_EXERCISE DETAILS:_
Pick out each line below containing "camera".

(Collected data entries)
================================

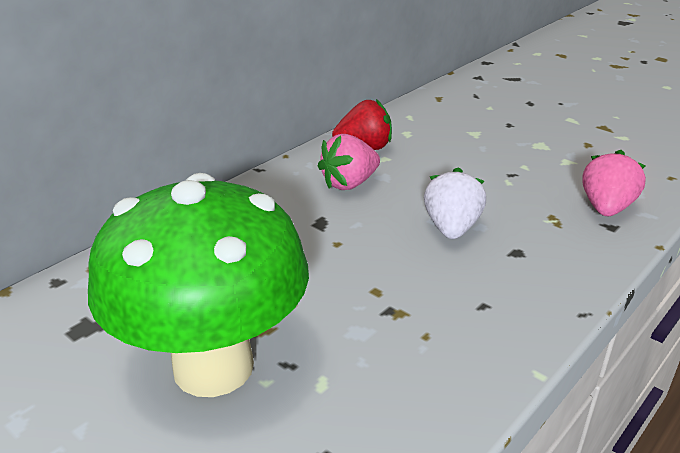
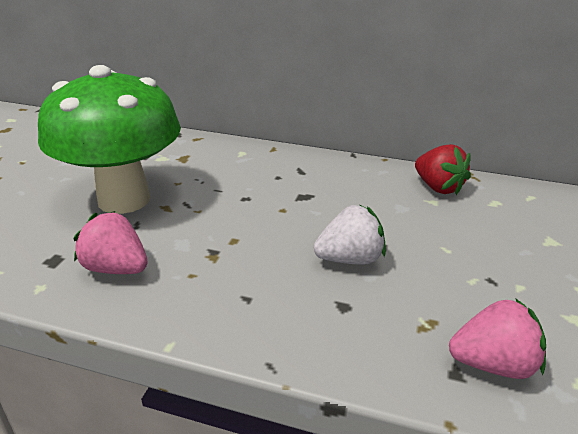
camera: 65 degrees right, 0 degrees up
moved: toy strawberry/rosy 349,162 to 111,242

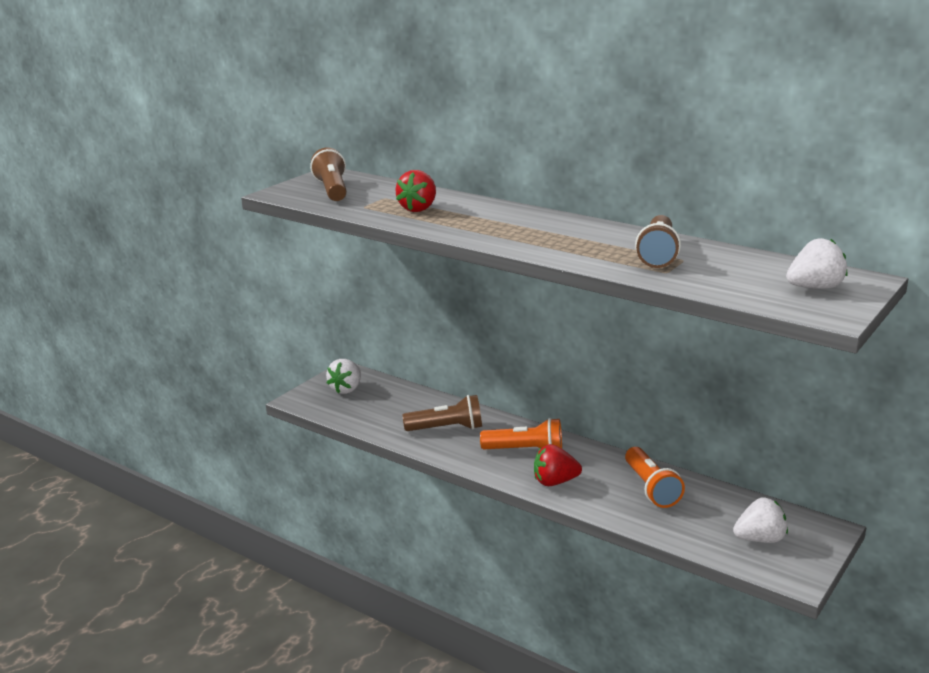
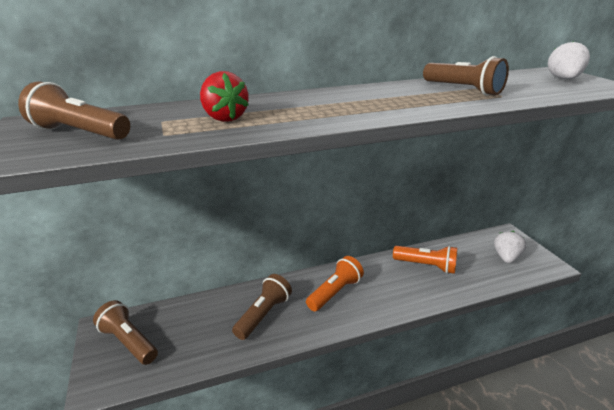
camera: 55 degrees left, 5 degrees up
removed: toy strawberry/red 558,465
replaced: toy strawberry/pure white 343,376 to flashlight/dark brown 125,332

================================

_ANSWER TO THIS PROBLEM:_
camera: 65 degrees right, 0 degrees up
camera: 55 degrees left, 5 degrees up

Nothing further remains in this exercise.